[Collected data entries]
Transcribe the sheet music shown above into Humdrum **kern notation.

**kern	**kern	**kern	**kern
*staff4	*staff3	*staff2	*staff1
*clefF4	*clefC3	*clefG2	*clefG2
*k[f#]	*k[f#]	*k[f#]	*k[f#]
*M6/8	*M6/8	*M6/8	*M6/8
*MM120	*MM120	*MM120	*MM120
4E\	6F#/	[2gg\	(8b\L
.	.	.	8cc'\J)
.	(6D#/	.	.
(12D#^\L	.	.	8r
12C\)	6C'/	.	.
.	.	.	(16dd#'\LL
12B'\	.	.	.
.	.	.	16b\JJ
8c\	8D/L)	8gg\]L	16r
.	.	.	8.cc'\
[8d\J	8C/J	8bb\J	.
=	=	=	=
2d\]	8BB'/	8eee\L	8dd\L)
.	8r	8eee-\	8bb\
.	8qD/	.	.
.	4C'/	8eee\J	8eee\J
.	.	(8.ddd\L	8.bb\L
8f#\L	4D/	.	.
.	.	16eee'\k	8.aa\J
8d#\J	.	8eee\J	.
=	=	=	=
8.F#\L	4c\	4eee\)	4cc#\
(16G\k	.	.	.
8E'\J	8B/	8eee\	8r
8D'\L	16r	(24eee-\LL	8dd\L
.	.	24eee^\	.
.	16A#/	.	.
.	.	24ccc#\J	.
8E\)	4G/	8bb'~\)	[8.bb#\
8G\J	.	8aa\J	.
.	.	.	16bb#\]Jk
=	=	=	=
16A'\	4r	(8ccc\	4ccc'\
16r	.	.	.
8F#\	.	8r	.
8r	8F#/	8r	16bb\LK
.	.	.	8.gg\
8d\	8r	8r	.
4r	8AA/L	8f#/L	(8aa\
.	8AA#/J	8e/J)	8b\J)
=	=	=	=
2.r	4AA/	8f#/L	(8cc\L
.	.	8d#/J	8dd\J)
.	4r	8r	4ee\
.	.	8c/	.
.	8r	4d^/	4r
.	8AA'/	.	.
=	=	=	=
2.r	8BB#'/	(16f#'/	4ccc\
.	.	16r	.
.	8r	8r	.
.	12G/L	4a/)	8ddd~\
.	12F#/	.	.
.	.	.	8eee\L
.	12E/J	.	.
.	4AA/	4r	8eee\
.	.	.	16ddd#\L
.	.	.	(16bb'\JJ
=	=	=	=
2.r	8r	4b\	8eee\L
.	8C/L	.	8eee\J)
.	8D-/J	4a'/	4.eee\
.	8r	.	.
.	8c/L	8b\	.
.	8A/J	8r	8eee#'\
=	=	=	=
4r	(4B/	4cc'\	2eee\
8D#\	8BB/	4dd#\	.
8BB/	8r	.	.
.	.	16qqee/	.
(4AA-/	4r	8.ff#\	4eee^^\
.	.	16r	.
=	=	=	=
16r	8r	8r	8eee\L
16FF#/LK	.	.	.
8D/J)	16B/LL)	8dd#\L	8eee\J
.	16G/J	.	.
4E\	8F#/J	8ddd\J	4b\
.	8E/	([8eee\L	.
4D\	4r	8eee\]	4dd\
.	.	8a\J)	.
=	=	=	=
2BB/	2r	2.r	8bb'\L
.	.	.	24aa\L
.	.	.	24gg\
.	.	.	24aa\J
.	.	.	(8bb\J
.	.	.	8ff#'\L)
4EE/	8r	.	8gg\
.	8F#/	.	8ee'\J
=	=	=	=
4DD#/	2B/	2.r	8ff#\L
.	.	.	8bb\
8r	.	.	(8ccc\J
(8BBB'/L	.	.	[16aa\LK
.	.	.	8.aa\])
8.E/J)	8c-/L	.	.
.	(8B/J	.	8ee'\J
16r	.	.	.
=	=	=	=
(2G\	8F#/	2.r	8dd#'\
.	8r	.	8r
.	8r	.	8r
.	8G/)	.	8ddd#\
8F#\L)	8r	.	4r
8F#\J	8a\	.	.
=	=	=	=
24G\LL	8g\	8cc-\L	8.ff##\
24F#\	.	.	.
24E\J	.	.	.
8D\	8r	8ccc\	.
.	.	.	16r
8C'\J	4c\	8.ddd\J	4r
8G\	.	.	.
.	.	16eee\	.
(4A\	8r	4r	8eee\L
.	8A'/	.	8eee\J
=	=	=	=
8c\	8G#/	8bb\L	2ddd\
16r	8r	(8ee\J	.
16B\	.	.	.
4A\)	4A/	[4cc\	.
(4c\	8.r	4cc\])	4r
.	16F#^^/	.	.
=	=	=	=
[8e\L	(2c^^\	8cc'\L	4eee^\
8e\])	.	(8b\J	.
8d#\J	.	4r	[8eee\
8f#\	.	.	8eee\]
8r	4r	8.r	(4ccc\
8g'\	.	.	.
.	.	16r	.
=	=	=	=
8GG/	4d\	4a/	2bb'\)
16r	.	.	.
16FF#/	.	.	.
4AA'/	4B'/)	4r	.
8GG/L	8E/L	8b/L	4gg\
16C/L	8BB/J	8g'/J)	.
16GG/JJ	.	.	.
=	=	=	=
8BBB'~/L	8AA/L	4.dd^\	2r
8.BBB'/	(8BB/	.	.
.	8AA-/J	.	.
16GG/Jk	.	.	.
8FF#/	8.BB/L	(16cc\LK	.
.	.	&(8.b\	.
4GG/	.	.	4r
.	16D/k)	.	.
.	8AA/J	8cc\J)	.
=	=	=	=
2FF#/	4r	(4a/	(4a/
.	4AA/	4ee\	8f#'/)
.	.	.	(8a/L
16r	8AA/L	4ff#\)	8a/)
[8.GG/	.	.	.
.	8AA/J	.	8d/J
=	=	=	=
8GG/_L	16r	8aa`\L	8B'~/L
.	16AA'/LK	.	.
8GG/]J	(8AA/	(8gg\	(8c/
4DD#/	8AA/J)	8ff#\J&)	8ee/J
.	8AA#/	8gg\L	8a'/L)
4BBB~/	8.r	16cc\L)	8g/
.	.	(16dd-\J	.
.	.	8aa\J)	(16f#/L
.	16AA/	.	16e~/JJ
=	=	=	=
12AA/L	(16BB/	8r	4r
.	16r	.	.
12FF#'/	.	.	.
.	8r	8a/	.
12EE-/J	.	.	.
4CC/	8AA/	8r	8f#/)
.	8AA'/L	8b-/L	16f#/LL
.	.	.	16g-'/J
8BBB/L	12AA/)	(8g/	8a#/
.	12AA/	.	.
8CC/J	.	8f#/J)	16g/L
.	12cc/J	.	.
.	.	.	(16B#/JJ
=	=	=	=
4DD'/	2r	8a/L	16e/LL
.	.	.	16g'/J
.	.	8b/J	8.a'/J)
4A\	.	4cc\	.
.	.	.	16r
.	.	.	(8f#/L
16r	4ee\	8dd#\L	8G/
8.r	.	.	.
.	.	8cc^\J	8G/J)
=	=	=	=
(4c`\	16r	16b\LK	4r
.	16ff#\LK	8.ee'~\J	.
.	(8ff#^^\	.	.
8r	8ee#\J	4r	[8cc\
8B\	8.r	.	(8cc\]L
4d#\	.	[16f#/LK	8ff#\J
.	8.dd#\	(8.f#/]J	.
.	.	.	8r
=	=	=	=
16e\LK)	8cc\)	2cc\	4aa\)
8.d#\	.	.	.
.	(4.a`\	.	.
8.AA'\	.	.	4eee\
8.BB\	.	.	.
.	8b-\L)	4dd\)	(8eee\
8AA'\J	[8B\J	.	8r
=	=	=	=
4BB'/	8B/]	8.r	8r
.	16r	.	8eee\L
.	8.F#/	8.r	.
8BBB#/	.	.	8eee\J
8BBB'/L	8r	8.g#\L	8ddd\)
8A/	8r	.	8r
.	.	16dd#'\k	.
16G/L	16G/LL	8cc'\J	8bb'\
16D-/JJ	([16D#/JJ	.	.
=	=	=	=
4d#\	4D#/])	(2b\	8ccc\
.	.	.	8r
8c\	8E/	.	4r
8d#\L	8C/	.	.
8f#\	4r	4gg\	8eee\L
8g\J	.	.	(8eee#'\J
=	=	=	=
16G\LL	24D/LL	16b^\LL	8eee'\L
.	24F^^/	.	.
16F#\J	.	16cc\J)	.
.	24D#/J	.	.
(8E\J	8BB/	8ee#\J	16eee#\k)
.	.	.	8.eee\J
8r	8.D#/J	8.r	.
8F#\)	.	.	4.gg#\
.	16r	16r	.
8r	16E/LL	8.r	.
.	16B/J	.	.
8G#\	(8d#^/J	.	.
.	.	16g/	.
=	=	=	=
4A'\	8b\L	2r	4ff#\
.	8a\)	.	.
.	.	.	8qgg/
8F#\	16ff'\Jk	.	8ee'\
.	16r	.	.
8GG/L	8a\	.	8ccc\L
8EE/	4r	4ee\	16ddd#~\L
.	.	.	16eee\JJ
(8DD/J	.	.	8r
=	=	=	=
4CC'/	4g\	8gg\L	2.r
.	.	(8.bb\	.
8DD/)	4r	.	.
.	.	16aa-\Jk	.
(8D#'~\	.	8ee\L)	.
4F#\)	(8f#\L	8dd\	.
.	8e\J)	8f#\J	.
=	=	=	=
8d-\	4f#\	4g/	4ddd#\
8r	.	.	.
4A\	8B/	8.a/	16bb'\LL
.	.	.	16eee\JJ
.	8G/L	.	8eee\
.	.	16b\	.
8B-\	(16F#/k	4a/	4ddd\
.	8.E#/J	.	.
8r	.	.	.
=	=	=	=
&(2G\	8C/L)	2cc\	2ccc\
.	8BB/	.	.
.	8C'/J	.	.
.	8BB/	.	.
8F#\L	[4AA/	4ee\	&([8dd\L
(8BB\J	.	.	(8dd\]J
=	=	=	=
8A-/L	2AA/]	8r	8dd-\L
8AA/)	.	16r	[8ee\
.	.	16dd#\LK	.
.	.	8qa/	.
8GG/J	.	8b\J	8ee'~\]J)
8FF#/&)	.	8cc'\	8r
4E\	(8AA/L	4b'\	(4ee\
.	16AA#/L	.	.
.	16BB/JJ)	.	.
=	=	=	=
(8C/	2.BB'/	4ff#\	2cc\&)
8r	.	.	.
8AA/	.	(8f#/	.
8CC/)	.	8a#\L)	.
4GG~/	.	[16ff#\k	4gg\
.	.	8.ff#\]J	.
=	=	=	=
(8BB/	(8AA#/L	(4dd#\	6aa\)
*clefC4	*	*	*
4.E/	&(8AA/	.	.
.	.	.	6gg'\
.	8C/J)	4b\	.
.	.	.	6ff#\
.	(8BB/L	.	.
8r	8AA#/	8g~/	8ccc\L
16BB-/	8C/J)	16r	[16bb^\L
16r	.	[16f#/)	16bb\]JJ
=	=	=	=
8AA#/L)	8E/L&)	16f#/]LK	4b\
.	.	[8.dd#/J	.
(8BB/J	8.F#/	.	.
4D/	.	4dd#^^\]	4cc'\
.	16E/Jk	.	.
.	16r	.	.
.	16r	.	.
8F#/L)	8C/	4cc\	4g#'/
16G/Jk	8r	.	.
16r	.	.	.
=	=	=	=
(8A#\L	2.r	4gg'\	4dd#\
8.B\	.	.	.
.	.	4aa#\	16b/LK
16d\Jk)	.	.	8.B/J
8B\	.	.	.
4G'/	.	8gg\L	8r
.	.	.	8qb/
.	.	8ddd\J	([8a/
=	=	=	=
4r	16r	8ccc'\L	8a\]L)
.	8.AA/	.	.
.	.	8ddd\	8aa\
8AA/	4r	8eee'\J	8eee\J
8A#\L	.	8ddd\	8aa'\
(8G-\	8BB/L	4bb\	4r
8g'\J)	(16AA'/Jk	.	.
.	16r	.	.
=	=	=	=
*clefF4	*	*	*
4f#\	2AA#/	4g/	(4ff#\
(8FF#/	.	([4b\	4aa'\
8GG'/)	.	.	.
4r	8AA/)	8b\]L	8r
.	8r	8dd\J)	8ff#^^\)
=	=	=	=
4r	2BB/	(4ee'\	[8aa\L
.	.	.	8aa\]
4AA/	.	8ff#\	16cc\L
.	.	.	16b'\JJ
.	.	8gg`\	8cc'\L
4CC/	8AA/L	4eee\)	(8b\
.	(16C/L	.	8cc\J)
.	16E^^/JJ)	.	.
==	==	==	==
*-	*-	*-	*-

**What is needed:** Find each line in the data above that contains the string "kern", and copy those lines out.

**Answer to this problem:**
Transcribe the sheet music shown above into Humdrum **kern notation.
**kern	**kern	**kern	**kern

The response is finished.